### WRITTEN TASK
Pull every line out of the entries below word for word, omitting the pictures.
>> Start INPUT DATA
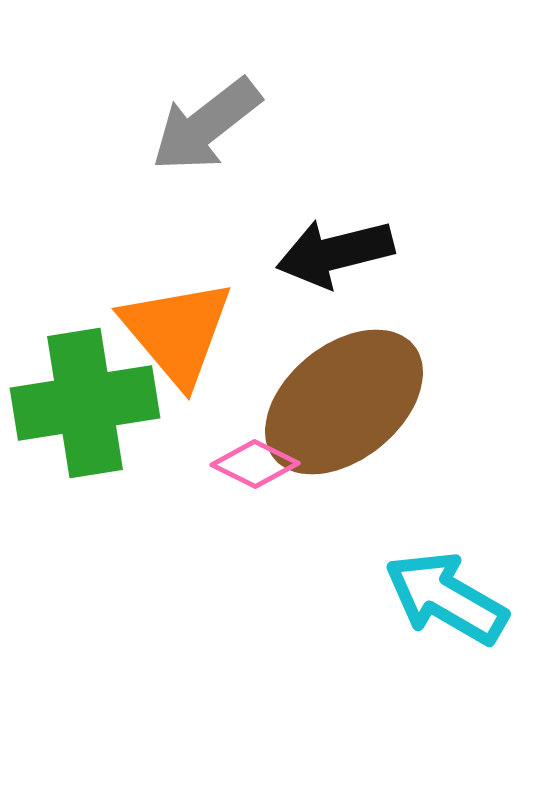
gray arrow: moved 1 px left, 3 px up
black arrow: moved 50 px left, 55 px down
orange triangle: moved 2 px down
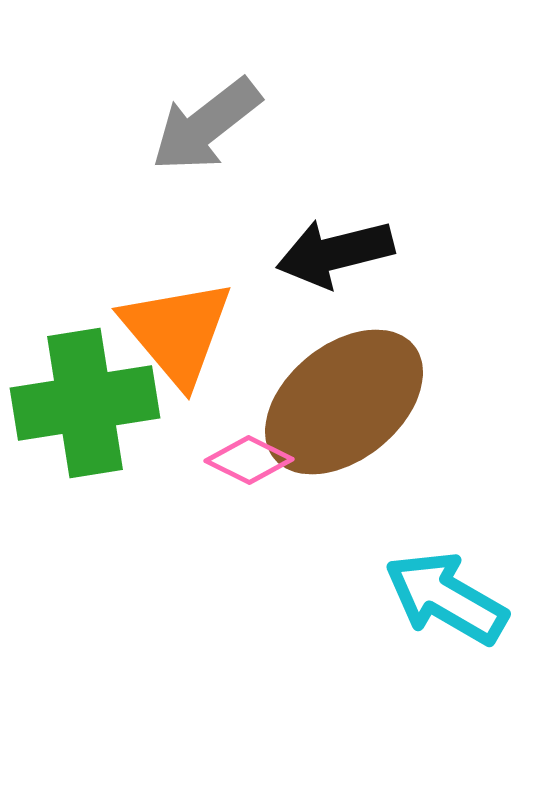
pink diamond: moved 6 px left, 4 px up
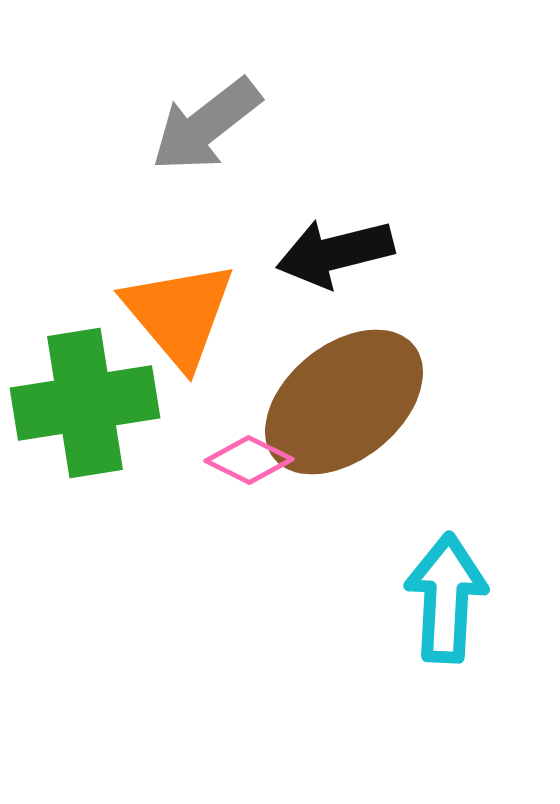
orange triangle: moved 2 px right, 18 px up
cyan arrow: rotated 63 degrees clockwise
>> End INPUT DATA
### ANSWER IN FULL
gray arrow: moved 1 px left, 3 px up
black arrow: moved 50 px left, 55 px down
orange triangle: moved 2 px down
pink diamond: moved 6 px left, 4 px up
orange triangle: moved 2 px right, 18 px up
cyan arrow: rotated 63 degrees clockwise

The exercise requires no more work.